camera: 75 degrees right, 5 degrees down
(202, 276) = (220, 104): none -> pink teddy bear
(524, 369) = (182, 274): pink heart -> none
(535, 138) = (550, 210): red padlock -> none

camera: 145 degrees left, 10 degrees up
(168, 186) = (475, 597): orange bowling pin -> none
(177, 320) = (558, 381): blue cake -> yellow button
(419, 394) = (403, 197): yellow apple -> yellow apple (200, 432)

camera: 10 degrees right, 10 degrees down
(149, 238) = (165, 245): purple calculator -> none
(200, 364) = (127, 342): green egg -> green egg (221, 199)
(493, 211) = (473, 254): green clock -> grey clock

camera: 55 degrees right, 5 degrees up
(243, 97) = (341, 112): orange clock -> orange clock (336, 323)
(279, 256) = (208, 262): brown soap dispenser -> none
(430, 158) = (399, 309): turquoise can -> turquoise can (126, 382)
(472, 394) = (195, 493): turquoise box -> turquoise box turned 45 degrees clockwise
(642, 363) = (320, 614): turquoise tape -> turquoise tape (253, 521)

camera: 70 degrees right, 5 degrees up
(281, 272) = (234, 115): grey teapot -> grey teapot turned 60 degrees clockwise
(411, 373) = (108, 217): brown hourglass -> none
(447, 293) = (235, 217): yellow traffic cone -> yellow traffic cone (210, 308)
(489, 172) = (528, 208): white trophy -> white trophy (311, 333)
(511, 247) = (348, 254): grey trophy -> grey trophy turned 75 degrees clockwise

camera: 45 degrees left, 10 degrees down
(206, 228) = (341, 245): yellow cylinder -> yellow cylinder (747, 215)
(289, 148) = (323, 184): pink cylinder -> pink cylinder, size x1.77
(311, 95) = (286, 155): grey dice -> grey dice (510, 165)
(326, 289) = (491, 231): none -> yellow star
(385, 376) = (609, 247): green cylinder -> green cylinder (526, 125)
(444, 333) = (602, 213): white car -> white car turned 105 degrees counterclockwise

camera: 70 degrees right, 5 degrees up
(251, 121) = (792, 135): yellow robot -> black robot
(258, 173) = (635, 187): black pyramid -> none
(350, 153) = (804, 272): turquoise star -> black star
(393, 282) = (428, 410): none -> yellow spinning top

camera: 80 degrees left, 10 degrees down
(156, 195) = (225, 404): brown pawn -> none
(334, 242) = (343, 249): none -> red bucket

*Aim of the exercise*: Given the records above, restate word for word only the lines starting at the one with "(177, 320) = (558, 381): blue" and ending at the one with "(411, 373) = (108, 217): brown".

*Reply to the task*:
(177, 320) = (558, 381): blue cake -> yellow button
(419, 394) = (403, 197): yellow apple -> yellow apple (200, 432)

camera: 10 degrees right, 10 degrees down
(149, 238) = (165, 245): purple calculator -> none
(200, 364) = (127, 342): green egg -> green egg (221, 199)
(493, 211) = (473, 254): green clock -> grey clock

camera: 55 degrees right, 5 degrees up
(243, 97) = (341, 112): orange clock -> orange clock (336, 323)
(279, 256) = (208, 262): brown soap dispenser -> none
(430, 158) = (399, 309): turquoise can -> turquoise can (126, 382)
(472, 394) = (195, 493): turquoise box -> turquoise box turned 45 degrees clockwise
(642, 363) = (320, 614): turquoise tape -> turquoise tape (253, 521)

camera: 70 degrees right, 5 degrees up
(281, 272) = (234, 115): grey teapot -> grey teapot turned 60 degrees clockwise
(411, 373) = (108, 217): brown hourglass -> none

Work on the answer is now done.